__Task goal__
Please transcribe the data exactly as shown, skipping the images.

__Information supplied__
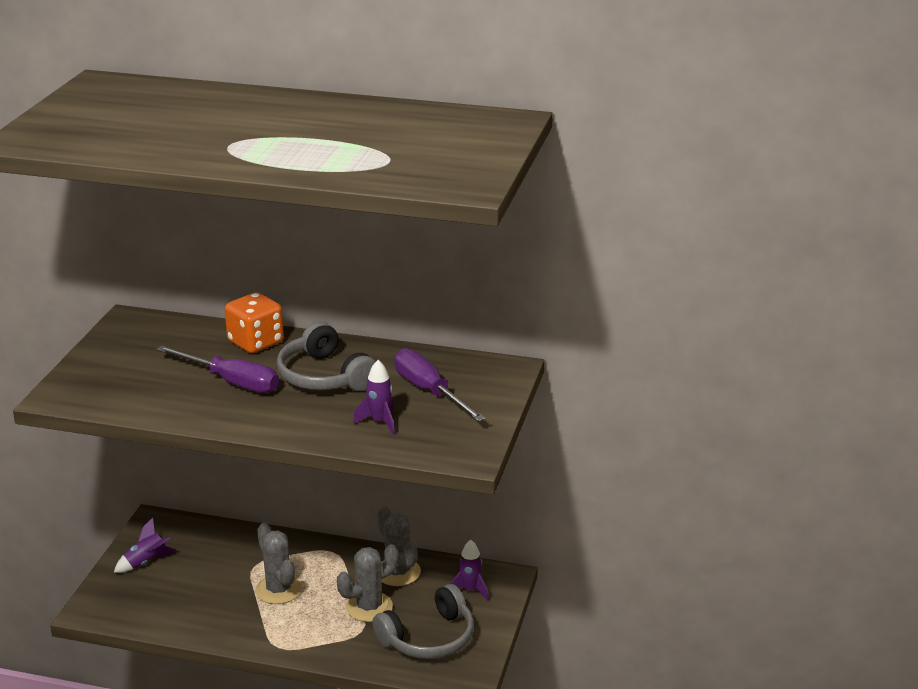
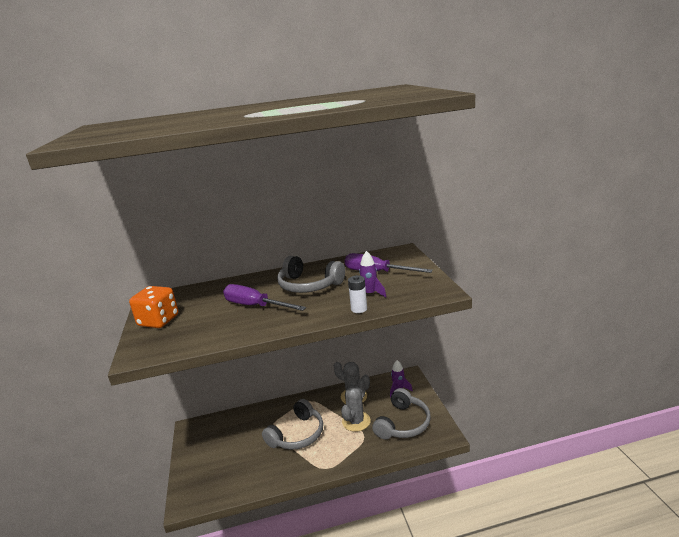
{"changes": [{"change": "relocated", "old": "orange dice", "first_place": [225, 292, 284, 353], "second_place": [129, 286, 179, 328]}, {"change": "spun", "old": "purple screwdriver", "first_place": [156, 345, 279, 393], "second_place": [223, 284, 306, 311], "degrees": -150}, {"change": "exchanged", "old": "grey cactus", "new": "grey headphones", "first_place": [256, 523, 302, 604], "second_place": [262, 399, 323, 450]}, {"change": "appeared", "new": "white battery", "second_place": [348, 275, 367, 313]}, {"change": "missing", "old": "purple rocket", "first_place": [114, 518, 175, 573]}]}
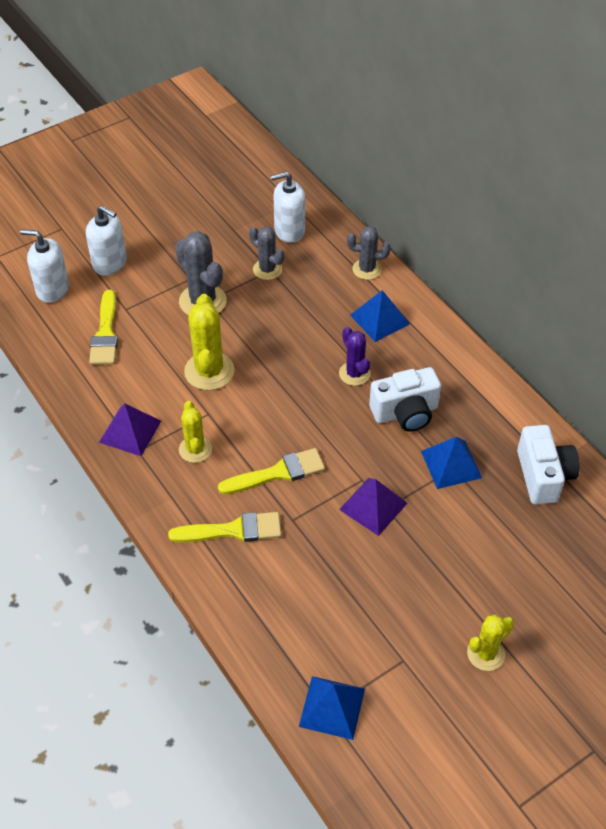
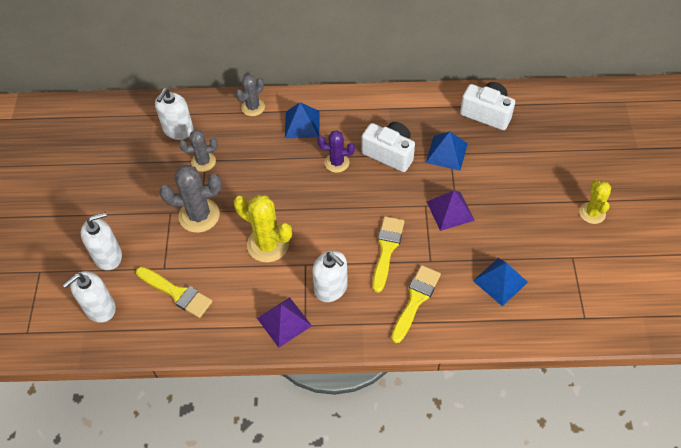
{"changes": [{"change": "exchanged", "old": "yellow cactus", "new": "white soap dispenser", "first_place": [179, 401, 212, 463], "second_place": [312, 251, 348, 302]}, {"change": "spun", "old": "white camera", "first_place": [369, 367, 441, 432], "second_place": [362, 122, 415, 172], "degrees": -75}, {"change": "relocated", "old": "blue pyramid", "first_place": [299, 676, 365, 740], "second_place": [473, 258, 528, 306]}]}
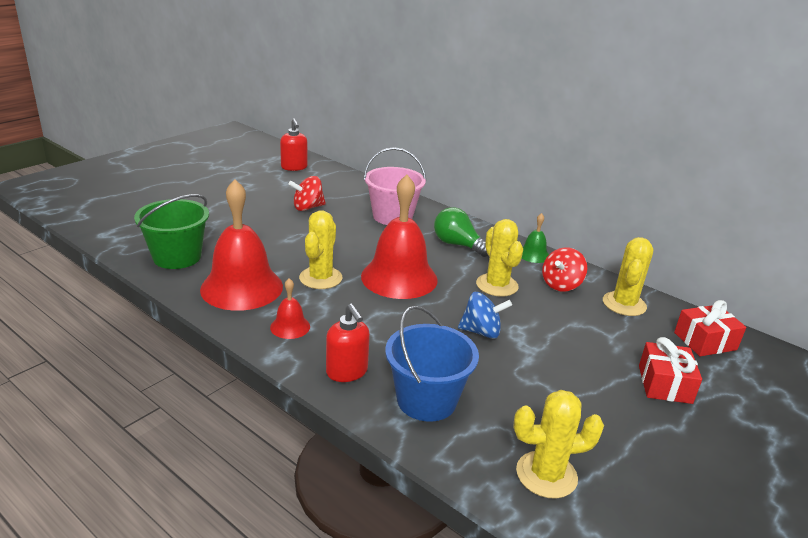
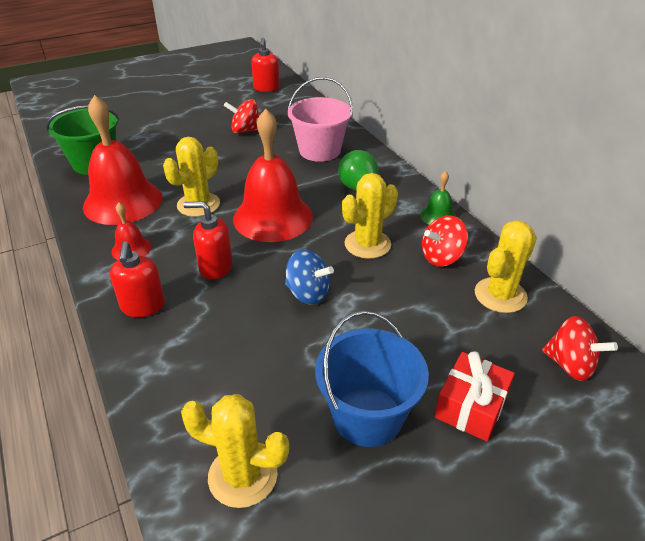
{"changes": [{"change": "appeared", "new": "red soap dispenser", "second_place": [183, 201, 233, 280]}, {"change": "relocated", "old": "blue bucket", "first_place": [385, 305, 479, 422], "second_place": [315, 311, 429, 447]}, {"change": "spun", "old": "yellow cactus", "first_place": [476, 219, 523, 297], "second_place": [342, 173, 398, 259], "degrees": 45}, {"change": "exchanged", "old": "red gift", "new": "red spinning top", "first_place": [674, 300, 746, 356], "second_place": [542, 316, 618, 381]}]}
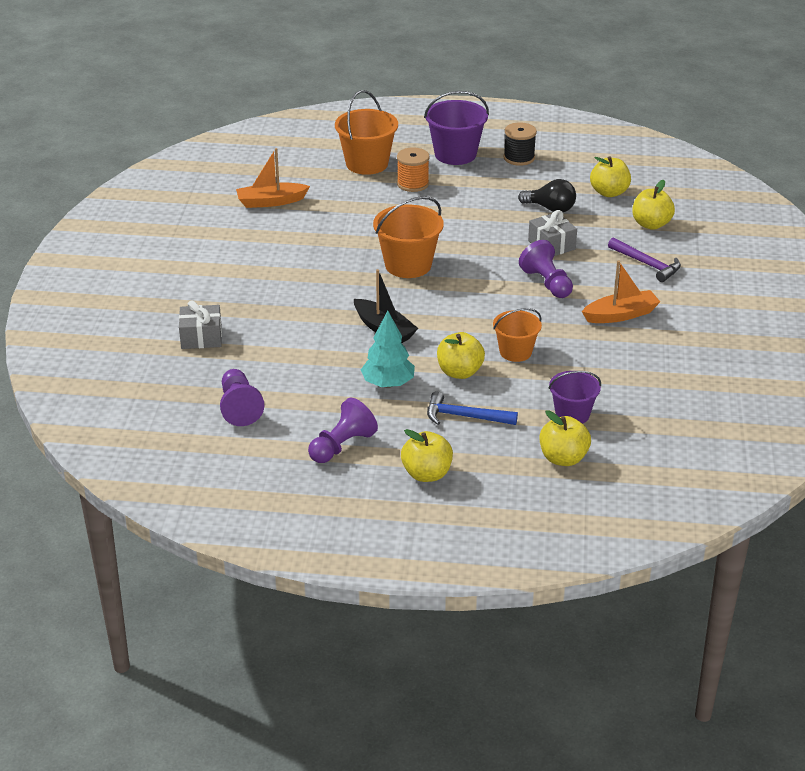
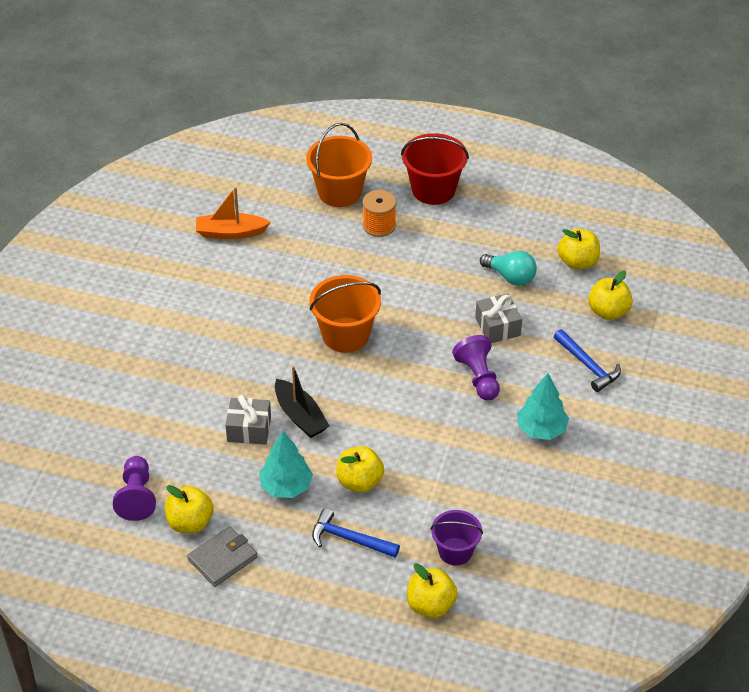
{"changes": [{"change": "relocated", "old": "yellow apple", "first_place": [401, 429, 453, 482], "second_place": [165, 485, 213, 533]}, {"change": "exchanged", "old": "purple pawn", "new": "grey wallet", "first_place": [308, 397, 378, 463], "second_place": [187, 526, 258, 587]}, {"change": "relocated", "old": "grey gift", "first_place": [179, 300, 222, 349], "second_place": [225, 395, 271, 445]}, {"change": "colour", "old": "purple bucket", "new": "red bucket", "first_place": [424, 91, 489, 165], "second_place": [401, 133, 469, 205]}, {"change": "colour", "old": "black light bulb", "new": "turquoise light bulb", "first_place": [518, 179, 576, 212], "second_place": [480, 251, 537, 286]}, {"change": "exchanged", "old": "orange boat", "new": "turquoise tree", "first_place": [582, 260, 660, 323], "second_place": [517, 373, 569, 440]}, {"change": "colour", "old": "purple hammer", "new": "blue hammer", "first_place": [608, 238, 681, 282], "second_place": [554, 329, 621, 392]}, {"change": "missing", "old": "orange bucket", "first_place": [493, 308, 542, 362]}, {"change": "missing", "old": "black spool", "first_place": [504, 122, 537, 166]}]}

__Exercise output__
{"changes": [{"change": "relocated", "old": "orange dice", "first_place": [225, 292, 284, 353], "second_place": [129, 286, 179, 328]}, {"change": "spun", "old": "purple screwdriver", "first_place": [156, 345, 279, 393], "second_place": [223, 284, 306, 311], "degrees": -150}, {"change": "exchanged", "old": "grey cactus", "new": "grey headphones", "first_place": [256, 523, 302, 604], "second_place": [262, 399, 323, 450]}, {"change": "appeared", "new": "white battery", "second_place": [348, 275, 367, 313]}, {"change": "missing", "old": "purple rocket", "first_place": [114, 518, 175, 573]}]}
{"changes": [{"change": "exchanged", "old": "yellow cactus", "new": "white soap dispenser", "first_place": [179, 401, 212, 463], "second_place": [312, 251, 348, 302]}, {"change": "spun", "old": "white camera", "first_place": [369, 367, 441, 432], "second_place": [362, 122, 415, 172], "degrees": -75}, {"change": "relocated", "old": "blue pyramid", "first_place": [299, 676, 365, 740], "second_place": [473, 258, 528, 306]}]}
{"changes": [{"change": "appeared", "new": "red soap dispenser", "second_place": [183, 201, 233, 280]}, {"change": "relocated", "old": "blue bucket", "first_place": [385, 305, 479, 422], "second_place": [315, 311, 429, 447]}, {"change": "spun", "old": "yellow cactus", "first_place": [476, 219, 523, 297], "second_place": [342, 173, 398, 259], "degrees": 45}, {"change": "exchanged", "old": "red gift", "new": "red spinning top", "first_place": [674, 300, 746, 356], "second_place": [542, 316, 618, 381]}]}
{"changes": [{"change": "relocated", "old": "yellow apple", "first_place": [401, 429, 453, 482], "second_place": [165, 485, 213, 533]}, {"change": "exchanged", "old": "purple pawn", "new": "grey wallet", "first_place": [308, 397, 378, 463], "second_place": [187, 526, 258, 587]}, {"change": "relocated", "old": "grey gift", "first_place": [179, 300, 222, 349], "second_place": [225, 395, 271, 445]}, {"change": "colour", "old": "purple bucket", "new": "red bucket", "first_place": [424, 91, 489, 165], "second_place": [401, 133, 469, 205]}, {"change": "colour", "old": "black light bulb", "new": "turquoise light bulb", "first_place": [518, 179, 576, 212], "second_place": [480, 251, 537, 286]}, {"change": "exchanged", "old": "orange boat", "new": "turquoise tree", "first_place": [582, 260, 660, 323], "second_place": [517, 373, 569, 440]}, {"change": "colour", "old": "purple hammer", "new": "blue hammer", "first_place": [608, 238, 681, 282], "second_place": [554, 329, 621, 392]}, {"change": "missing", "old": "orange bucket", "first_place": [493, 308, 542, 362]}, {"change": "missing", "old": "black spool", "first_place": [504, 122, 537, 166]}]}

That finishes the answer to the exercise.